-------- RECORDS FOR PROCESSING

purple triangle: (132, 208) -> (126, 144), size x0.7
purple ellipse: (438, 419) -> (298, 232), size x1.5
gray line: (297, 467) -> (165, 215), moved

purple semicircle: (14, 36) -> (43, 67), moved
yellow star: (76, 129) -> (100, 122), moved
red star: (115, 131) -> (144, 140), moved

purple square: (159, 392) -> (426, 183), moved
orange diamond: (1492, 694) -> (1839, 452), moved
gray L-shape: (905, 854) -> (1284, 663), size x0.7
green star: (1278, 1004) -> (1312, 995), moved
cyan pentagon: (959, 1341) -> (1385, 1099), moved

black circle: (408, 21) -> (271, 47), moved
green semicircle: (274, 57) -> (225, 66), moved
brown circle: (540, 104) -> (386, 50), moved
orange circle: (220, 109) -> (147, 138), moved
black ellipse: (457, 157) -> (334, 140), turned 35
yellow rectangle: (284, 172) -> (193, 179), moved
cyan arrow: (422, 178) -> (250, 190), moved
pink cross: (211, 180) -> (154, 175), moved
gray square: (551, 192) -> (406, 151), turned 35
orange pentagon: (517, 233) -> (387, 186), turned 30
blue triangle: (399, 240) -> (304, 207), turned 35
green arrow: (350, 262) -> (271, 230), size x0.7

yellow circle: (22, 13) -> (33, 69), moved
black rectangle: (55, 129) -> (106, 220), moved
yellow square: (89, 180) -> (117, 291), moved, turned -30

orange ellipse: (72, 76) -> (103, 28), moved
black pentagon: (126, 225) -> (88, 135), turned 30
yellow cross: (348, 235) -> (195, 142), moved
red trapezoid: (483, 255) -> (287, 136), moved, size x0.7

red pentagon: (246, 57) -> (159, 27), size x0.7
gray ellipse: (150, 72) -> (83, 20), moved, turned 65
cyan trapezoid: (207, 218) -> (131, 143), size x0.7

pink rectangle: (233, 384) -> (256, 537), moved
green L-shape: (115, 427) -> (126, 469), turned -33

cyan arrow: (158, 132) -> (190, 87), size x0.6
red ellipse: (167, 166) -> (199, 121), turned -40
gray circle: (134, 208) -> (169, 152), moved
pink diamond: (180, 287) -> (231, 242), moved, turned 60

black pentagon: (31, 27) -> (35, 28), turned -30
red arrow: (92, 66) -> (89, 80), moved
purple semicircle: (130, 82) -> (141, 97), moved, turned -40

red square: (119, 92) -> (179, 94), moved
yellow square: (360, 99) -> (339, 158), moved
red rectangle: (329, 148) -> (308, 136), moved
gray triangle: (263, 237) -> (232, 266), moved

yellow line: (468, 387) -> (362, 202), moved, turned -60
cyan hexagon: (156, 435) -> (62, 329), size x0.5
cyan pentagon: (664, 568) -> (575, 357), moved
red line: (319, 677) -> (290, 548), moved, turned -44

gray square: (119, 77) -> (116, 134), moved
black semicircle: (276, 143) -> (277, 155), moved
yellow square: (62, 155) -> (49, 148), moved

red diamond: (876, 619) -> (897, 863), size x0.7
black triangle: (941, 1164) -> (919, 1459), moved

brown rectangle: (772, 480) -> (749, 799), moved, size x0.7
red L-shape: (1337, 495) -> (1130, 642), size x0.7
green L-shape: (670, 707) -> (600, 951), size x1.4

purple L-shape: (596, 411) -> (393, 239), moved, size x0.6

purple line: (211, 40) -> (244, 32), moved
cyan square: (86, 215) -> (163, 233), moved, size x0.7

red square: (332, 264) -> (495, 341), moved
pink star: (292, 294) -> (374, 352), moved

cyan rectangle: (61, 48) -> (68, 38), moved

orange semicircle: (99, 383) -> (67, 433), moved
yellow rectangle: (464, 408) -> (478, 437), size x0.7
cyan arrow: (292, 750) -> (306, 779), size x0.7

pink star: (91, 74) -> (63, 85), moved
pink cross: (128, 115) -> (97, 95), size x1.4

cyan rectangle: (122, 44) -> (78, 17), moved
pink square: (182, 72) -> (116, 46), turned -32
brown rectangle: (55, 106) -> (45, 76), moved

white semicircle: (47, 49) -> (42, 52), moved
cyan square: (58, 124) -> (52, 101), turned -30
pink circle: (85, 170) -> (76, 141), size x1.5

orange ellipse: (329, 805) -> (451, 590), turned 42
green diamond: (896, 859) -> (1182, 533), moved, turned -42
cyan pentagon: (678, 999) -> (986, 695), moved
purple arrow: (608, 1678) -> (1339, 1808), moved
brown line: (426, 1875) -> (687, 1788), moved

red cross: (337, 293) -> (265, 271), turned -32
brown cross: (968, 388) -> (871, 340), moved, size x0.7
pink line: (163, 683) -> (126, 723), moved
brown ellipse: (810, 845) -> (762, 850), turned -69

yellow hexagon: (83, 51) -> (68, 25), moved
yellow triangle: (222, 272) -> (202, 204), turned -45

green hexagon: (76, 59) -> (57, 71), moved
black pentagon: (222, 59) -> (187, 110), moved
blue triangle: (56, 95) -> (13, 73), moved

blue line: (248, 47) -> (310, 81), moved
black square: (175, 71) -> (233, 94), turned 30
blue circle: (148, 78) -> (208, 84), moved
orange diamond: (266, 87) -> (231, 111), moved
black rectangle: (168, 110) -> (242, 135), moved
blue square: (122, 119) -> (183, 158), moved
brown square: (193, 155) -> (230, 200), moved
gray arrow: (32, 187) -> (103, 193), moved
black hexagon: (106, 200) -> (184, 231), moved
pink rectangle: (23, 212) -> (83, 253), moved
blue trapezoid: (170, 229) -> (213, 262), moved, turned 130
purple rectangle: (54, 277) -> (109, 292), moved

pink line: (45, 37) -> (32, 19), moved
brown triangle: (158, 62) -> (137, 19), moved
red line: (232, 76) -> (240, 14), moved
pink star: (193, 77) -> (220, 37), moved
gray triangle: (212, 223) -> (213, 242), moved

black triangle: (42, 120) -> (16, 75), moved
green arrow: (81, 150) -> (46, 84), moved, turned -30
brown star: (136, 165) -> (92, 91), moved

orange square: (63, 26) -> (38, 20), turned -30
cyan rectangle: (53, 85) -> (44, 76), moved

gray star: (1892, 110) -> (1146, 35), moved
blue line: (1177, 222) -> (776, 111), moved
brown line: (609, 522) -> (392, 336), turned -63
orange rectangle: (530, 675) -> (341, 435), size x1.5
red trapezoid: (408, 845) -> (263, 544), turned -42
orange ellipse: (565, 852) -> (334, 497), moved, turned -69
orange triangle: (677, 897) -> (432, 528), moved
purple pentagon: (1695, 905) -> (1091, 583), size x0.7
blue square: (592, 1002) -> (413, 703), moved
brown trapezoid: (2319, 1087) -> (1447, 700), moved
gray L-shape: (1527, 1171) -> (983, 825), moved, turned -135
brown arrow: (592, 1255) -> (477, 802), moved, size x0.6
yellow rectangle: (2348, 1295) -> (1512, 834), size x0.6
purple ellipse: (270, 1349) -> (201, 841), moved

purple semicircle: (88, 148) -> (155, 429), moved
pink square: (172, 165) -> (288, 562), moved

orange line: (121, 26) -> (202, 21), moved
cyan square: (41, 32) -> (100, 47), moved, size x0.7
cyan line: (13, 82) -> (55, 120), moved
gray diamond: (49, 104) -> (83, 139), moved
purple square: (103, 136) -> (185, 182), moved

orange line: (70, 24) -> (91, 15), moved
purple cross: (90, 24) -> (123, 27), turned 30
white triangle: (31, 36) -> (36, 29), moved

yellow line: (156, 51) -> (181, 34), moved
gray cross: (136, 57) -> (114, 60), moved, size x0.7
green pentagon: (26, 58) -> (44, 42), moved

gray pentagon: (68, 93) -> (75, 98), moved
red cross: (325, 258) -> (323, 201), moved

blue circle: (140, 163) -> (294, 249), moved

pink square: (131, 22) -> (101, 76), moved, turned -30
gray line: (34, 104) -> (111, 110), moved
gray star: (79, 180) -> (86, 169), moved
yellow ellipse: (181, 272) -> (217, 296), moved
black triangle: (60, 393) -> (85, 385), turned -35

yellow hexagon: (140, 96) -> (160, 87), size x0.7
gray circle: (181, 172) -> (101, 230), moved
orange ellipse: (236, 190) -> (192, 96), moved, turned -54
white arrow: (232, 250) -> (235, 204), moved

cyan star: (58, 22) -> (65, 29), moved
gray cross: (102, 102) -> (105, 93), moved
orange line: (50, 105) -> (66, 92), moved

----------------

**INSTRUCTIONS TO FOLLOW:**
Reproduce exactly the entries above, limited to the lines from the one with "brown line: (426, 1875) -> (687, 1788), moved" through the one with "pink line: (45, 37) -> (32, 19), moved", both included.

**REPLY TO THE EXERCISE:**
brown line: (426, 1875) -> (687, 1788), moved

red cross: (337, 293) -> (265, 271), turned -32
brown cross: (968, 388) -> (871, 340), moved, size x0.7
pink line: (163, 683) -> (126, 723), moved
brown ellipse: (810, 845) -> (762, 850), turned -69

yellow hexagon: (83, 51) -> (68, 25), moved
yellow triangle: (222, 272) -> (202, 204), turned -45

green hexagon: (76, 59) -> (57, 71), moved
black pentagon: (222, 59) -> (187, 110), moved
blue triangle: (56, 95) -> (13, 73), moved

blue line: (248, 47) -> (310, 81), moved
black square: (175, 71) -> (233, 94), turned 30
blue circle: (148, 78) -> (208, 84), moved
orange diamond: (266, 87) -> (231, 111), moved
black rectangle: (168, 110) -> (242, 135), moved
blue square: (122, 119) -> (183, 158), moved
brown square: (193, 155) -> (230, 200), moved
gray arrow: (32, 187) -> (103, 193), moved
black hexagon: (106, 200) -> (184, 231), moved
pink rectangle: (23, 212) -> (83, 253), moved
blue trapezoid: (170, 229) -> (213, 262), moved, turned 130
purple rectangle: (54, 277) -> (109, 292), moved

pink line: (45, 37) -> (32, 19), moved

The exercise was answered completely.